[Data records]
==*==

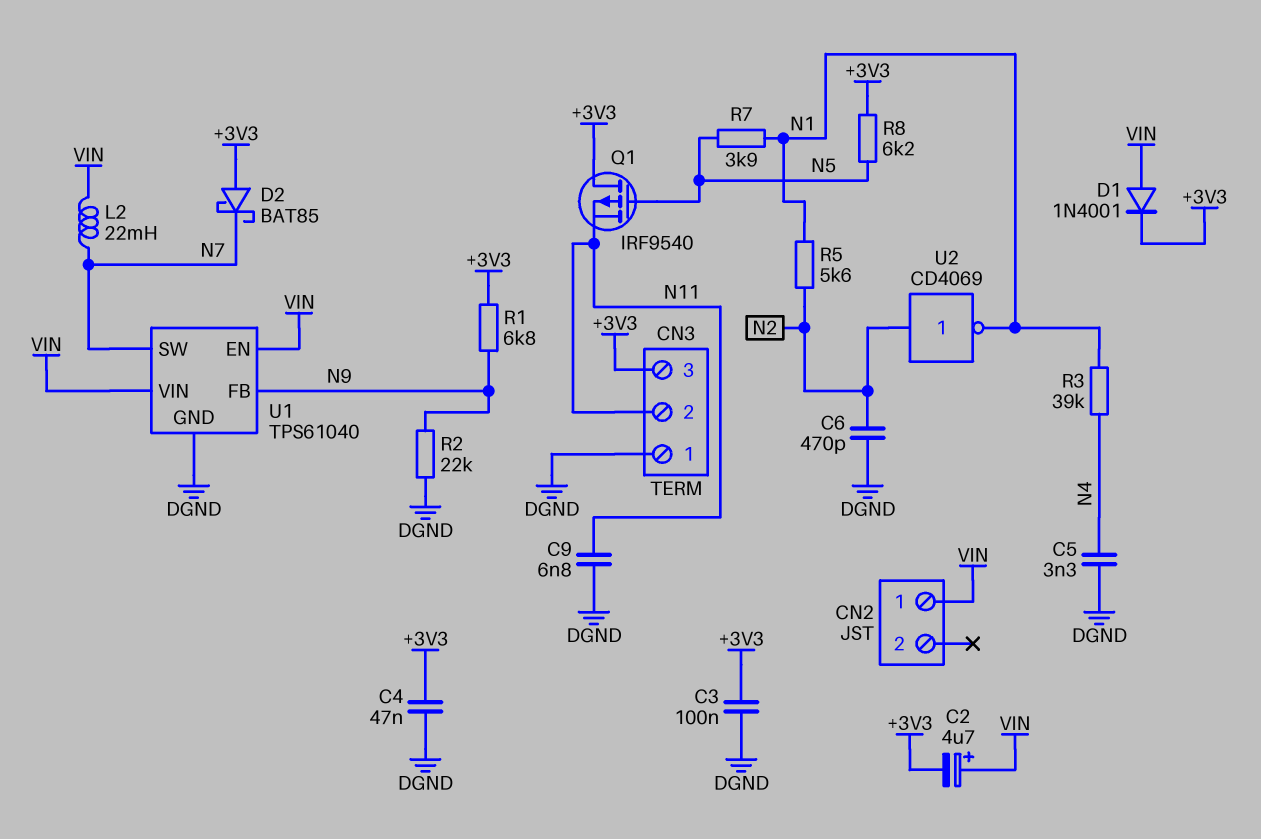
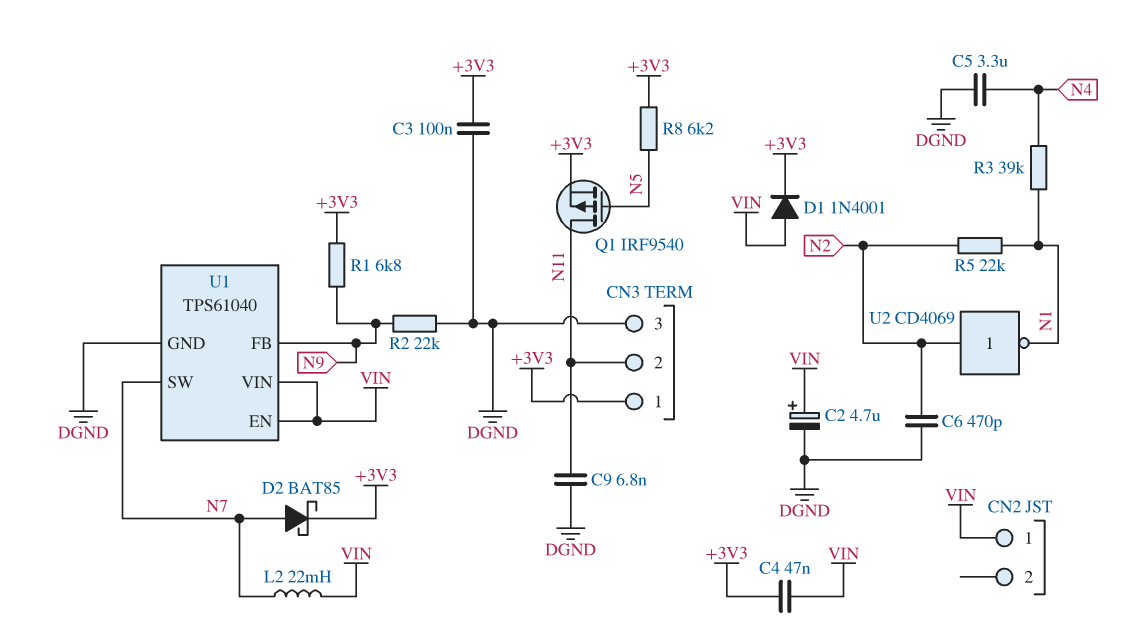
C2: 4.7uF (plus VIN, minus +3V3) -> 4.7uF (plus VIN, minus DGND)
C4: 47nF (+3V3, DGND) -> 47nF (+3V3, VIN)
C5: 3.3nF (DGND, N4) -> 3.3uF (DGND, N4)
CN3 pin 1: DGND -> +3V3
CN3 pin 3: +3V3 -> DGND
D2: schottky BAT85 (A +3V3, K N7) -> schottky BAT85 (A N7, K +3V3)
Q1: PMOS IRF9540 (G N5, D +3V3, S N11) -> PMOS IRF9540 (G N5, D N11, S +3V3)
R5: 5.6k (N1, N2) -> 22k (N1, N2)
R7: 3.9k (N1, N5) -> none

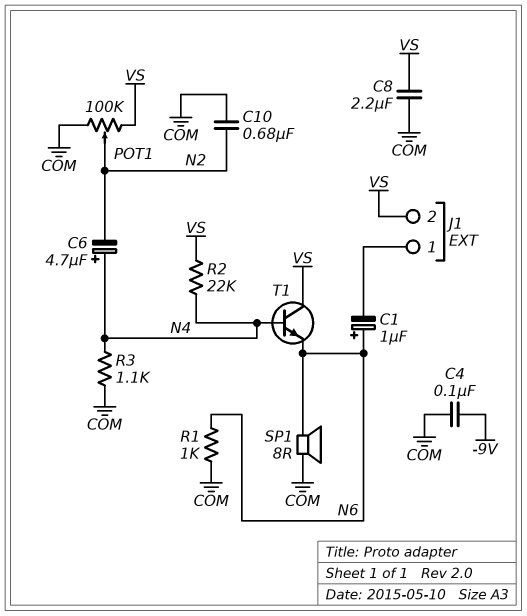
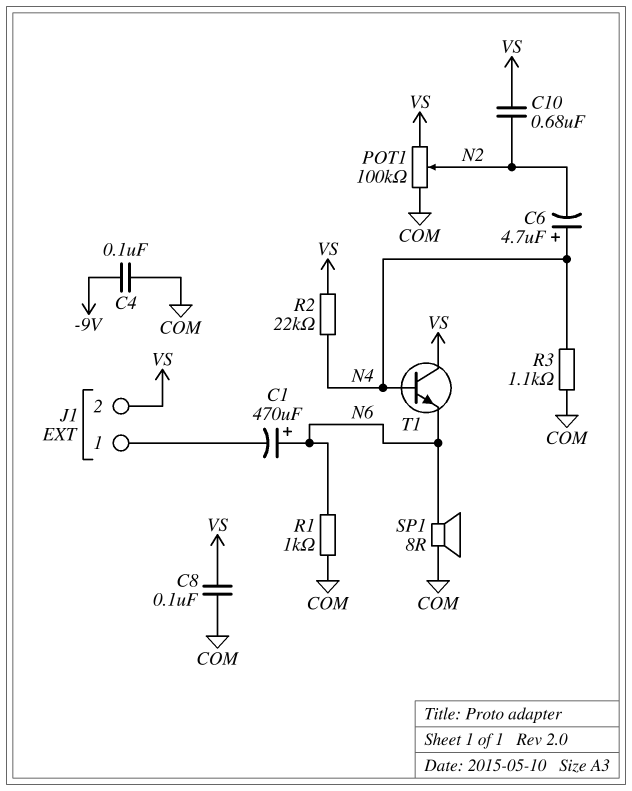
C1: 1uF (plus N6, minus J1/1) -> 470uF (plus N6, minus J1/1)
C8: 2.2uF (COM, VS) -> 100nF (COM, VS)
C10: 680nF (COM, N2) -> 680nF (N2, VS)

==*==

> [What you need to do]
Every line above is to be duplicated exactly; no picture should be carried over.

> [Response below]
C2: 4.7uF (plus VIN, minus +3V3) -> 4.7uF (plus VIN, minus DGND)
C4: 47nF (+3V3, DGND) -> 47nF (+3V3, VIN)
C5: 3.3nF (DGND, N4) -> 3.3uF (DGND, N4)
CN3 pin 1: DGND -> +3V3
CN3 pin 3: +3V3 -> DGND
D2: schottky BAT85 (A +3V3, K N7) -> schottky BAT85 (A N7, K +3V3)
Q1: PMOS IRF9540 (G N5, D +3V3, S N11) -> PMOS IRF9540 (G N5, D N11, S +3V3)
R5: 5.6k (N1, N2) -> 22k (N1, N2)
R7: 3.9k (N1, N5) -> none

C1: 1uF (plus N6, minus J1/1) -> 470uF (plus N6, minus J1/1)
C8: 2.2uF (COM, VS) -> 100nF (COM, VS)
C10: 680nF (COM, N2) -> 680nF (N2, VS)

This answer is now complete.